Description of the task →
Set down only the lines from the one containing "tan round brick E1" through the final line of the entries below, exactly as they stand, with no pictures.

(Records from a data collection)
[Start of Attachment]

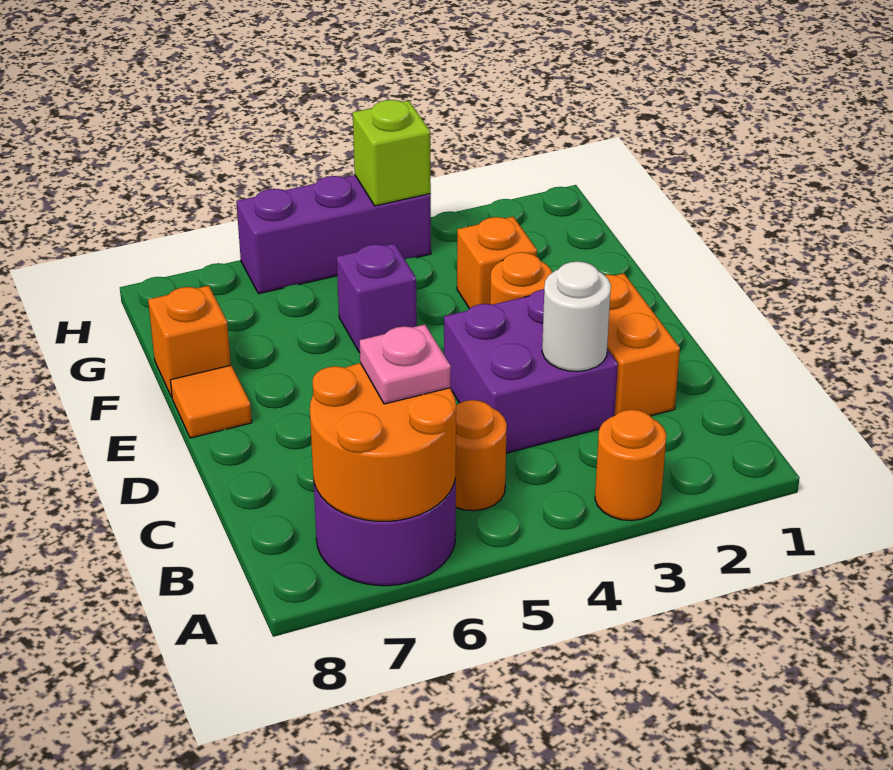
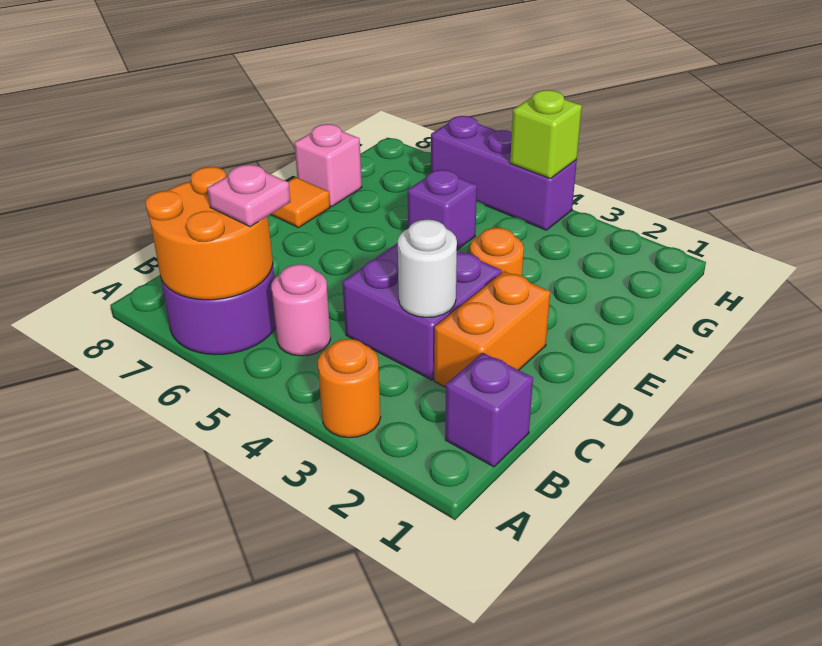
none -> purple brick B1 level 1
orange round brick B5 level 1 -> pink round brick B5 level 1
orange brick F3 level 1 -> none
orange brick F8 level 1 -> pink brick F8 level 1

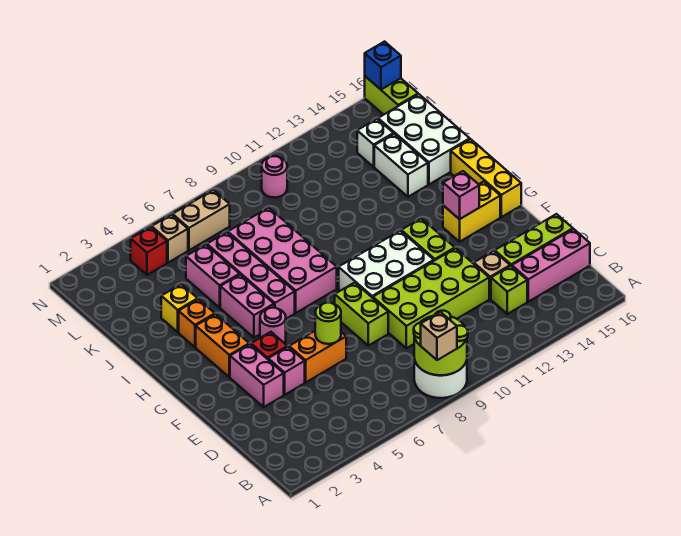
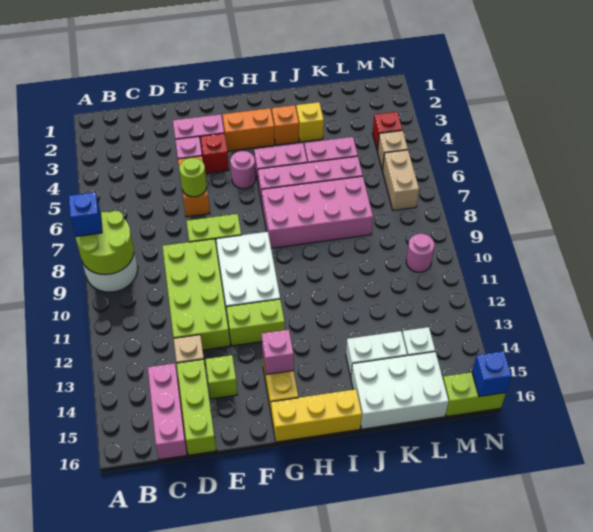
tan brick A8 level 3 -> blue brick A8 level 3
lime brick C13 level 1 -> lime brick E14 level 1

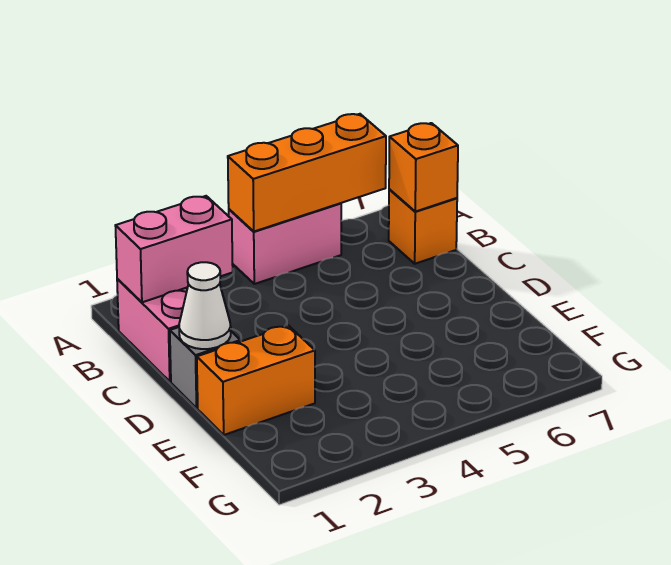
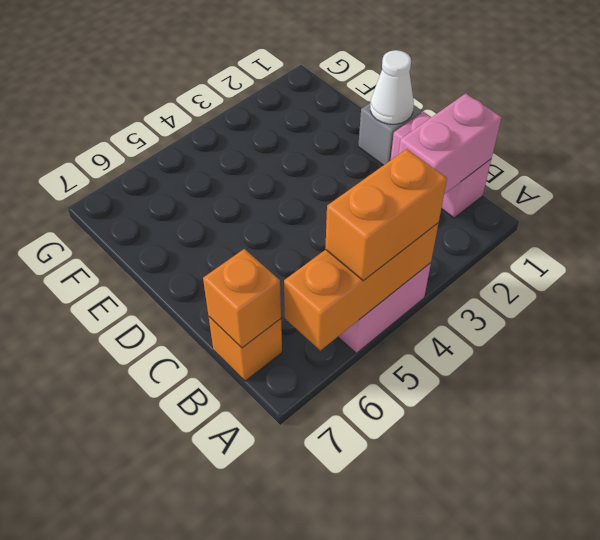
orange brick E1:E2 level 1 -> orange brick A4:A5 level 3

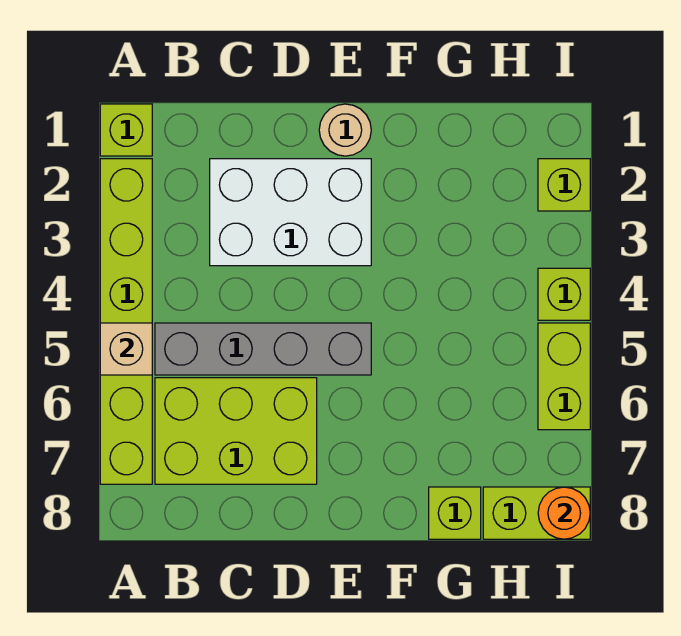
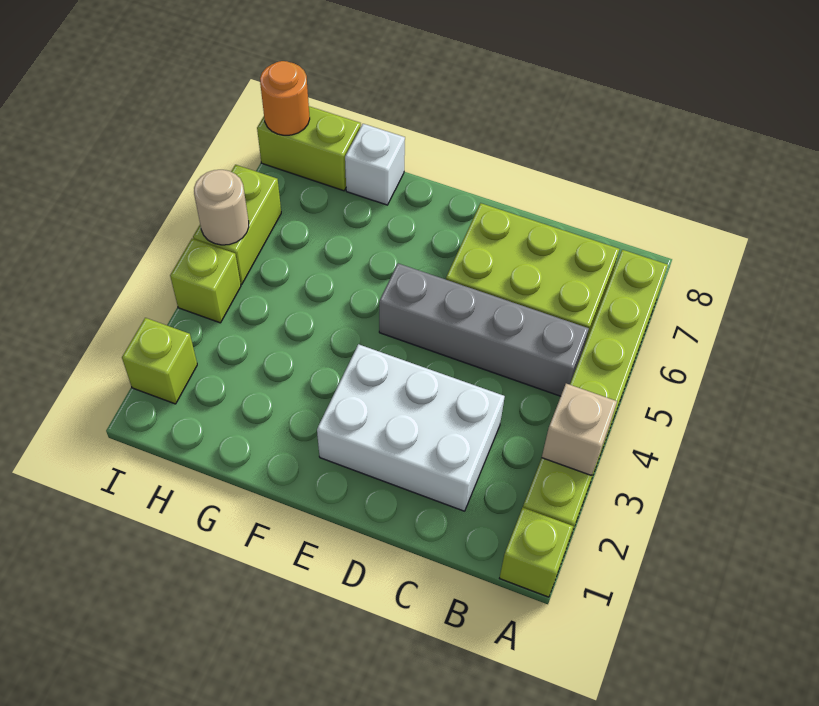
tan brick A5 level 2 -> tan brick A3 level 2
tan round brick E1 level 1 -> tan round brick I5 level 2
lime brick G8 level 1 -> white brick G8 level 1

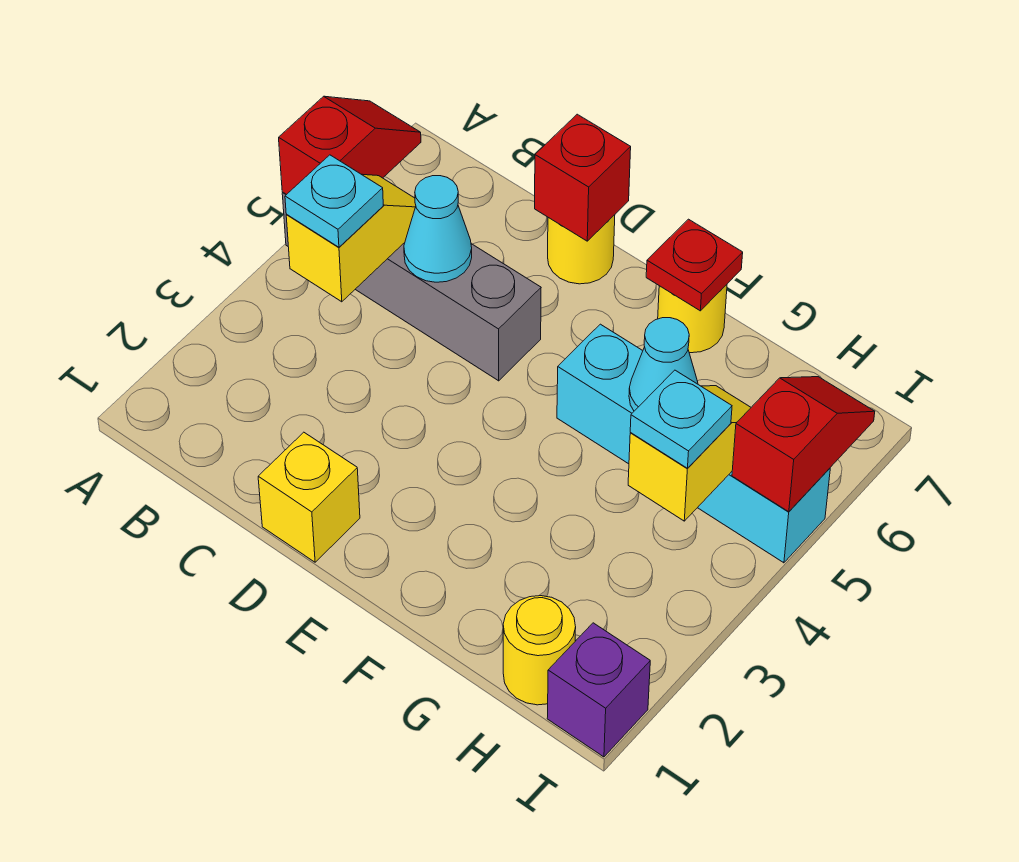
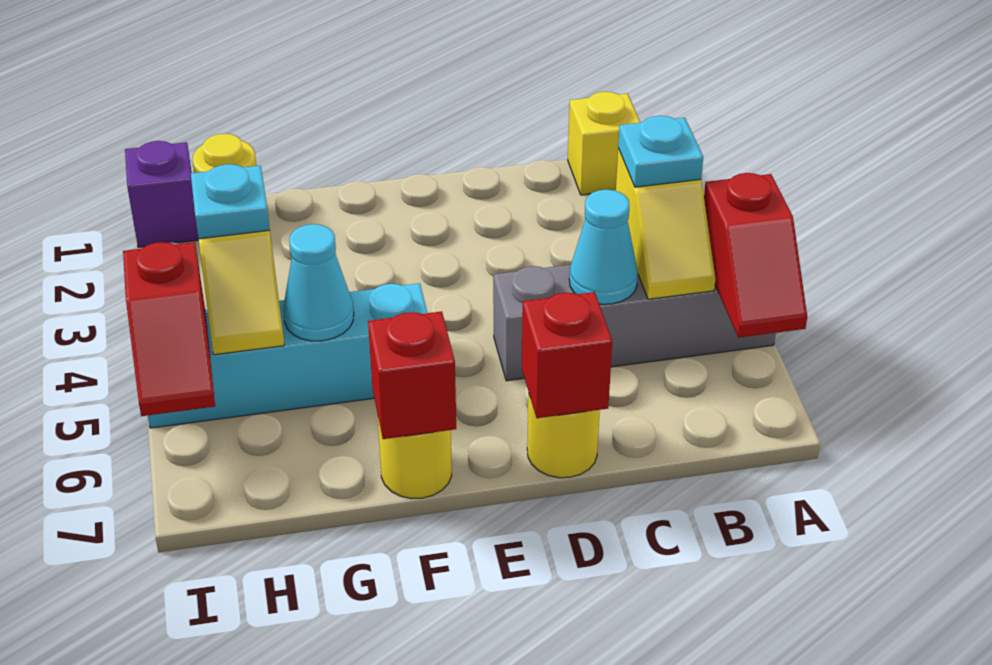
yellow brick D1 level 1 -> yellow brick B1 level 1
red plate F7 level 2 -> red brick F7 level 2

[End of Attachment]

Output →
tan round brick E1 level 1 -> tan round brick I5 level 2
lime brick G8 level 1 -> white brick G8 level 1

yellow brick D1 level 1 -> yellow brick B1 level 1
red plate F7 level 2 -> red brick F7 level 2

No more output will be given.